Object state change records
※
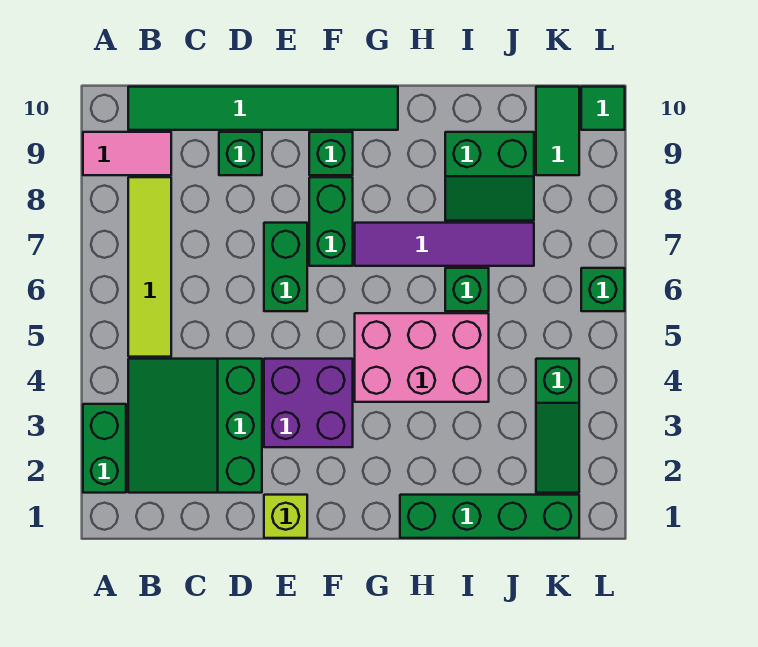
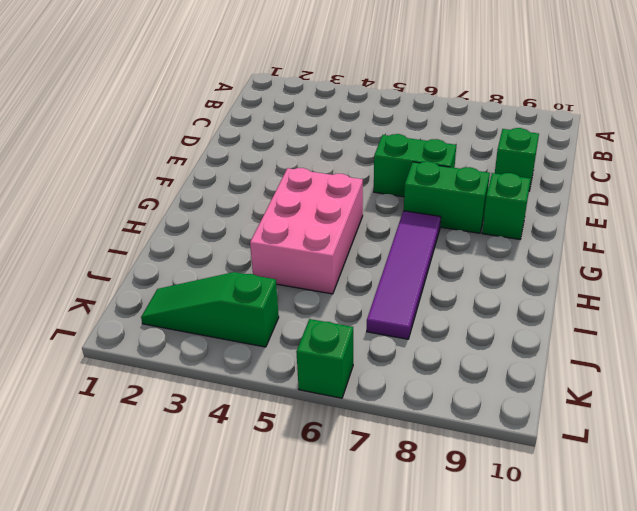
none -> green brick A2:A3 level 1
none -> pink tile A9:B9 level 1
none -> green slope B2:D4 level 1 top D

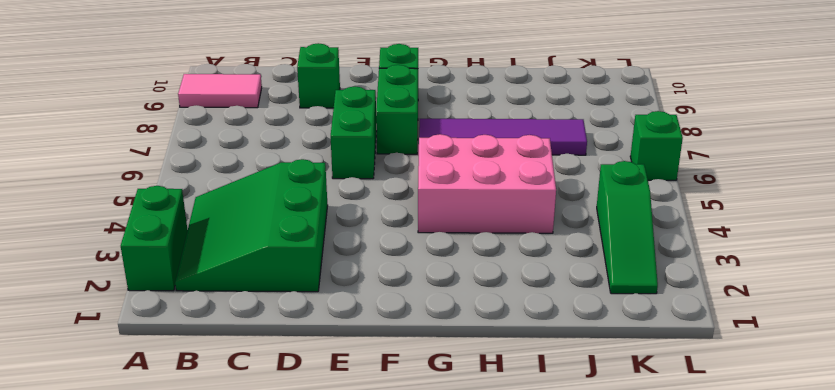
none -> lime tile B5:B8 level 1
none -> green tile B10:G10 level 1
none -> lime brick E1 level 1

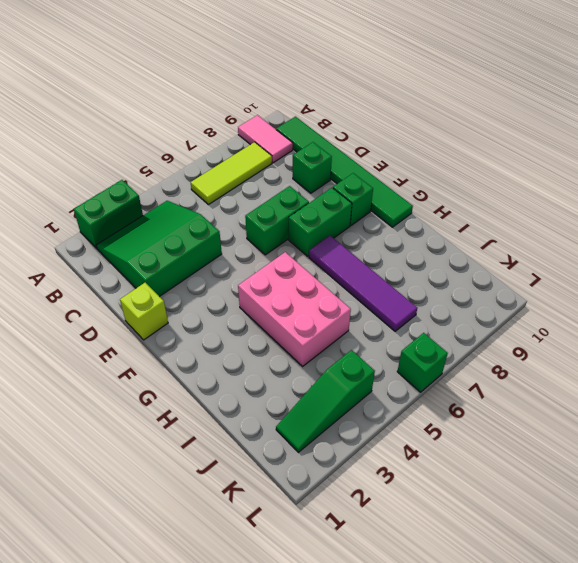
lime tile B6:B8 level 1 -> lime tile B5:B8 level 1
none -> purple brick E3:F4 level 1
none -> green brick H1:K1 level 1
none -> green brick I6 level 1

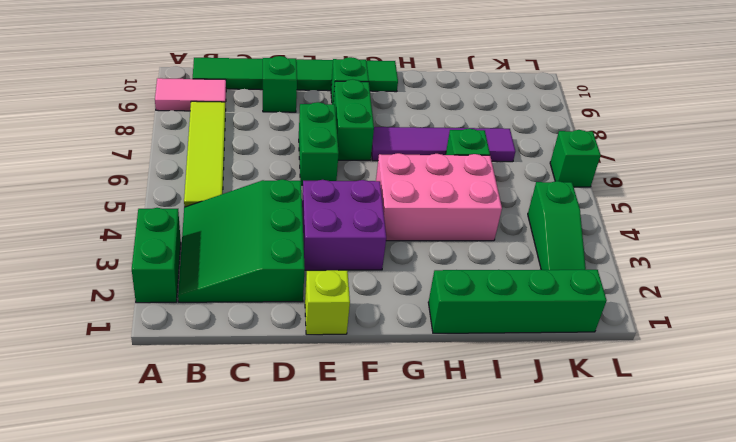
none -> green slope I8:J9 level 1 top 9
none -> green tile K9:K10 level 1
none -> green tile L10 level 1

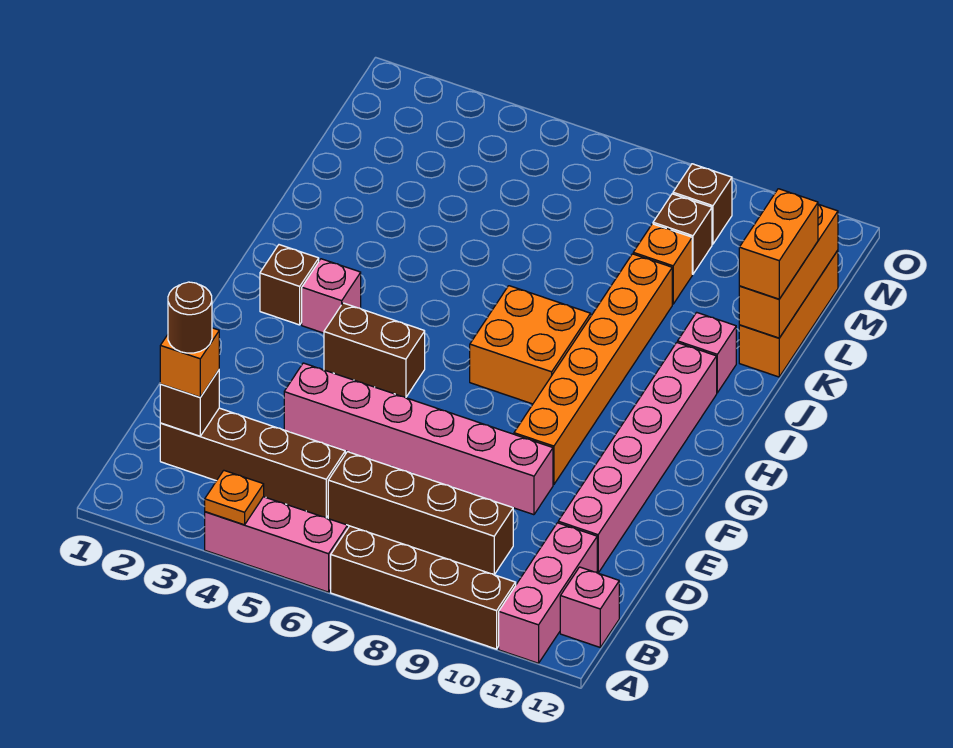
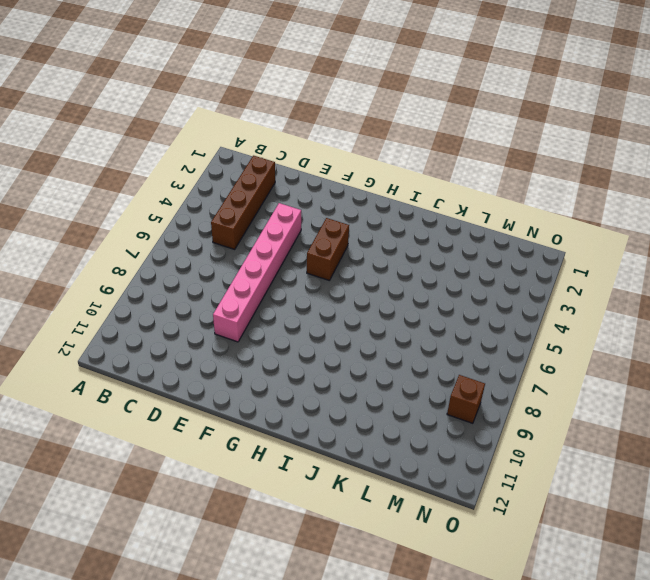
none -> pink brick A4:A6 level 1
none -> brown brick A7:A10 level 1
none -> pink brick A11:C11 level 1

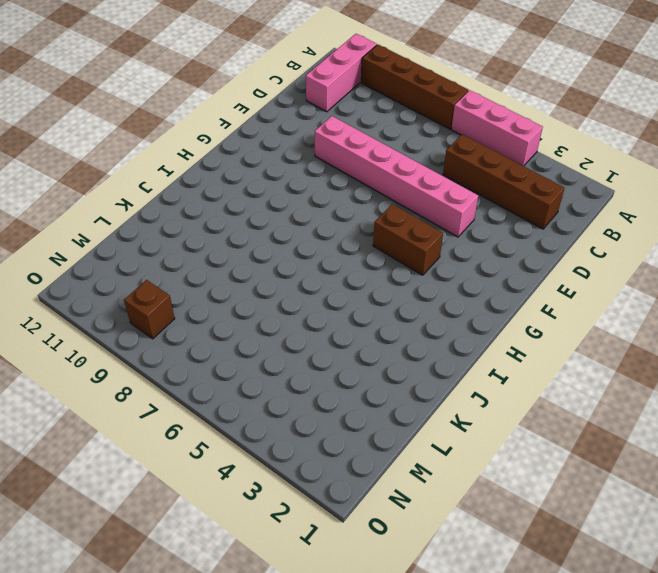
none -> pink brick B12 level 1
none -> brown brick C6:C9 level 1
none -> pink brick D11:I11 level 1

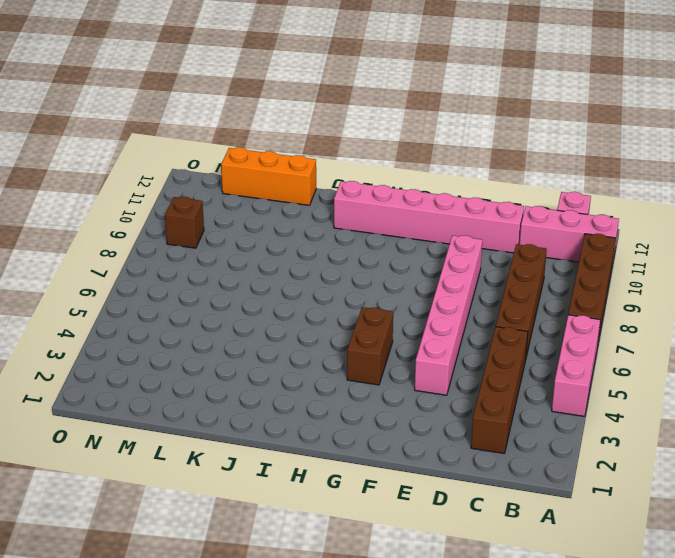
none -> orange brick F9:K9 level 1
none -> brown brick H2 level 1
none -> pink brick H3 level 1

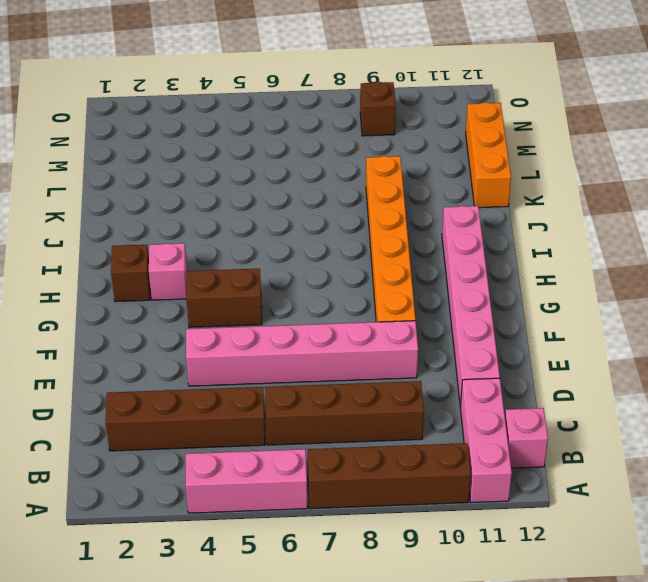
none -> orange brick H7:I8 level 1
none -> pink brick J11 level 1
none -> orange brick L9 level 1

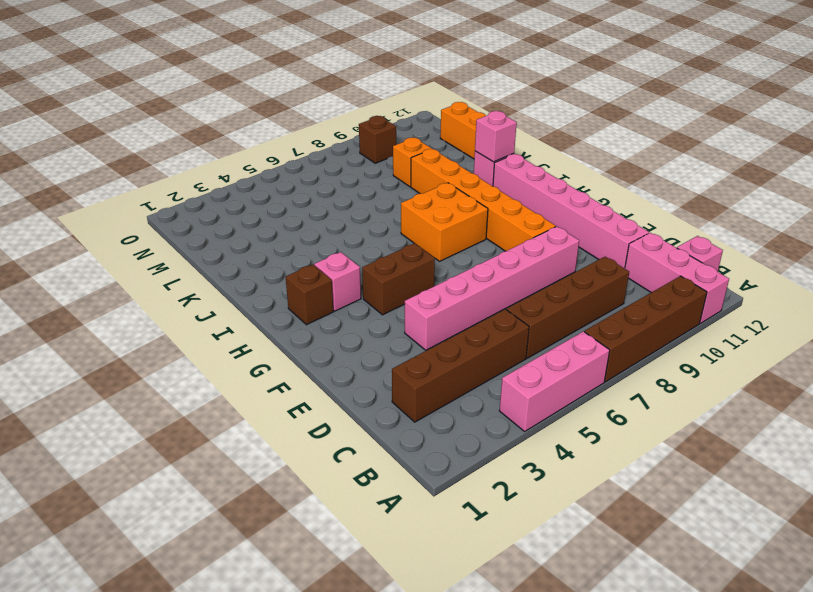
pink brick J11 level 2 -> none
none -> brown brick M9 level 1
none -> orange plate A4 level 2
none -> brown brick C2 level 2

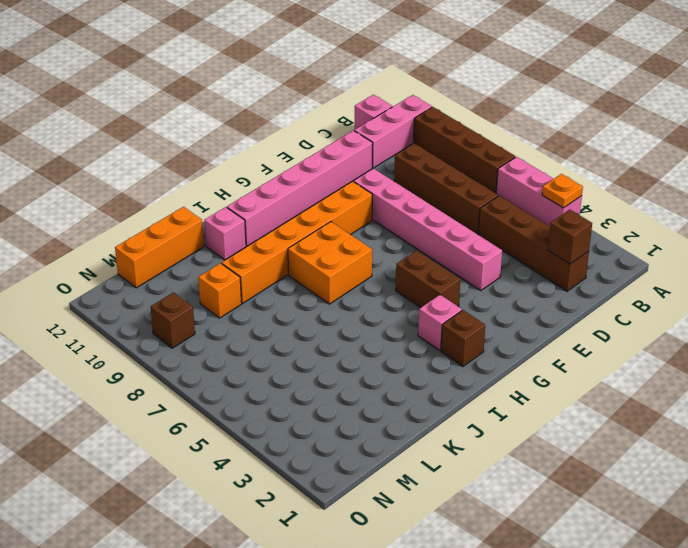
none -> brown brick M9 level 1
none -> orange brick K12:M12 level 2
none -> orange brick C2 level 3

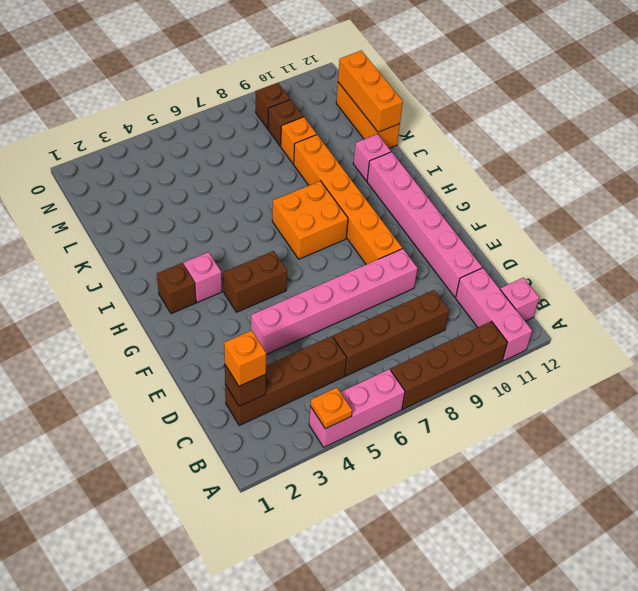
none -> orange brick K12:L12 level 3
none -> brown round brick C2 level 4

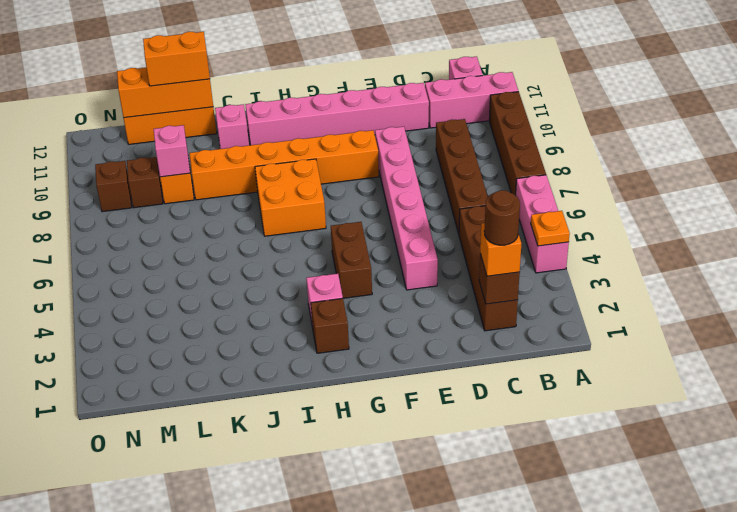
pink brick L9 level 2 -> none

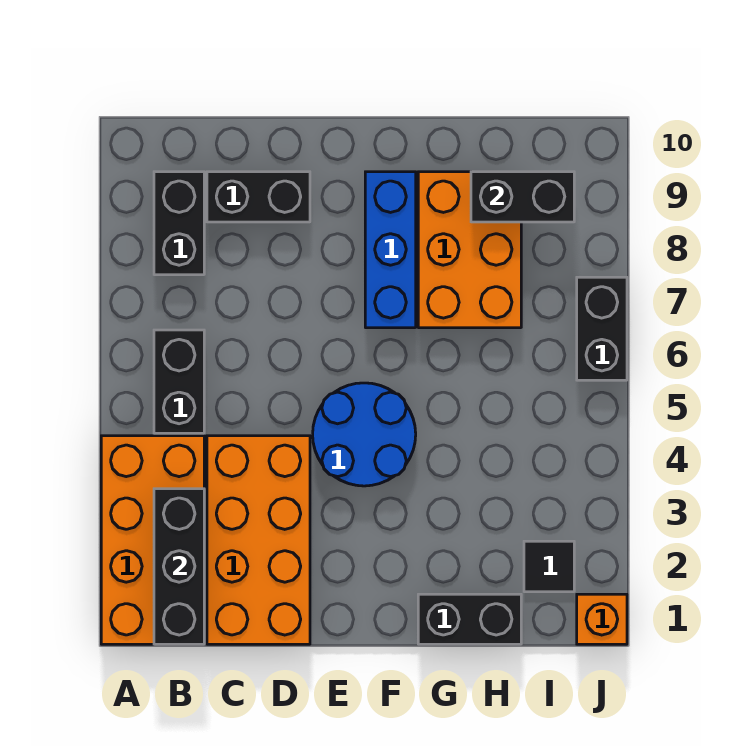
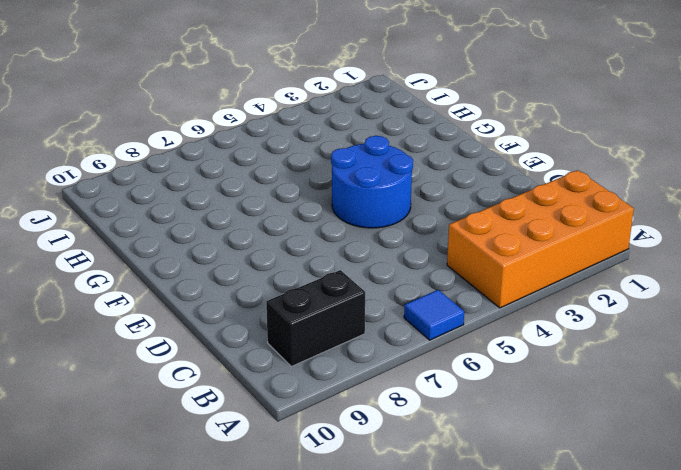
blue tile A6 level 1 -> none
none -> black brick B5:B6 level 1
none -> orange brick C1:D4 level 1
none -> black brick C9:D9 level 1

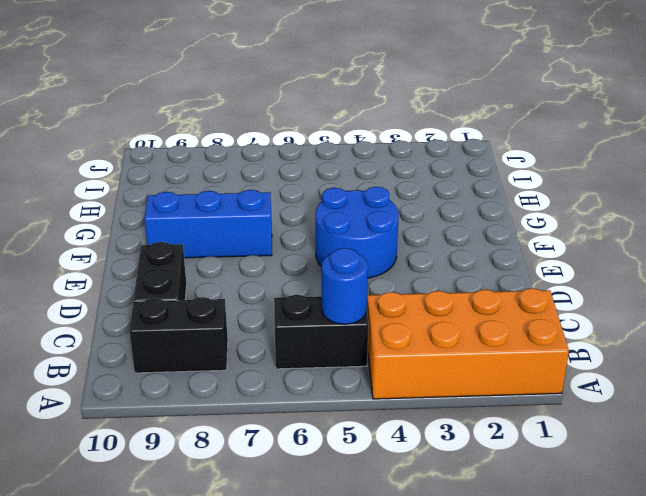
blue round brick B5 level 2 -> none
none -> orange brick C1:D4 level 1
none -> black brick G1:H1 level 1
none -> orange brick G7:H9 level 1

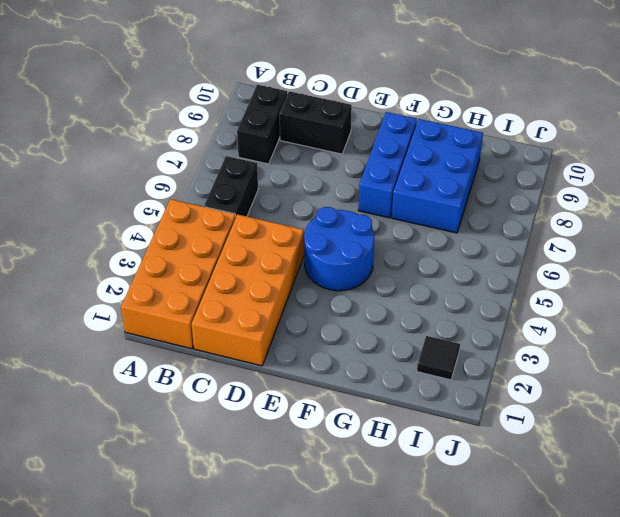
blue brick G7:H9 level 1 -> orange brick G7:H9 level 1
none -> black brick G1:H1 level 1
none -> orange brick J1 level 1
none -> black brick J6:J7 level 1

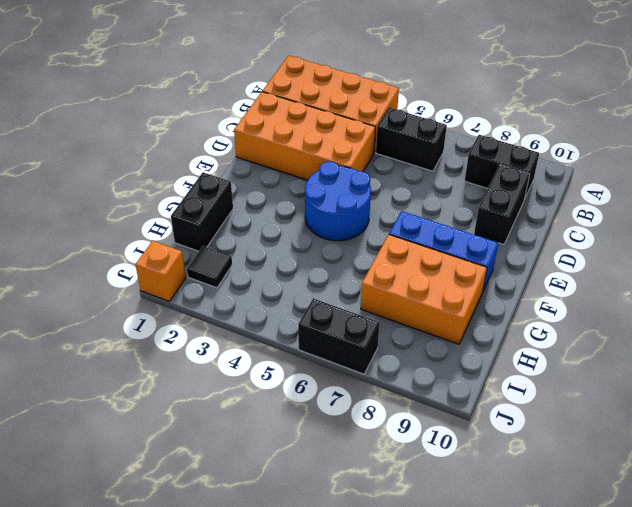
none -> black brick B1:B3 level 2
none -> black brick H9:I9 level 2

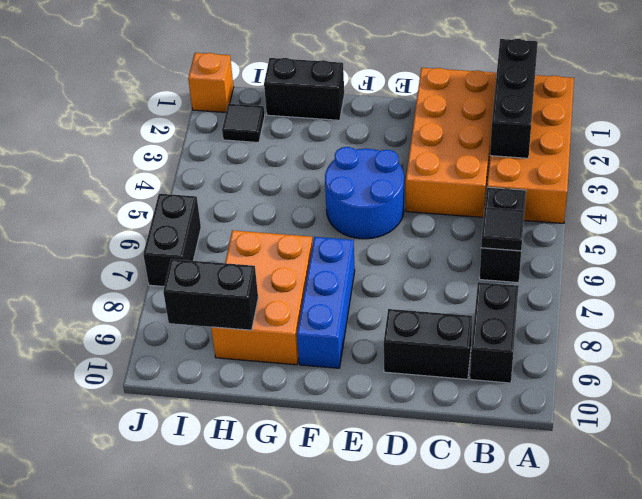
black tile B6 level 2 -> none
※
Task requirements:
Where a line above contains the string "pink", copy that line.

Expected answer:
none -> pink tile A9:B9 level 1
none -> pink brick A4:A6 level 1
none -> pink brick A11:C11 level 1
none -> pink brick B12 level 1
none -> pink brick D11:I11 level 1
none -> pink brick H3 level 1
none -> pink brick J11 level 1
pink brick J11 level 2 -> none
pink brick L9 level 2 -> none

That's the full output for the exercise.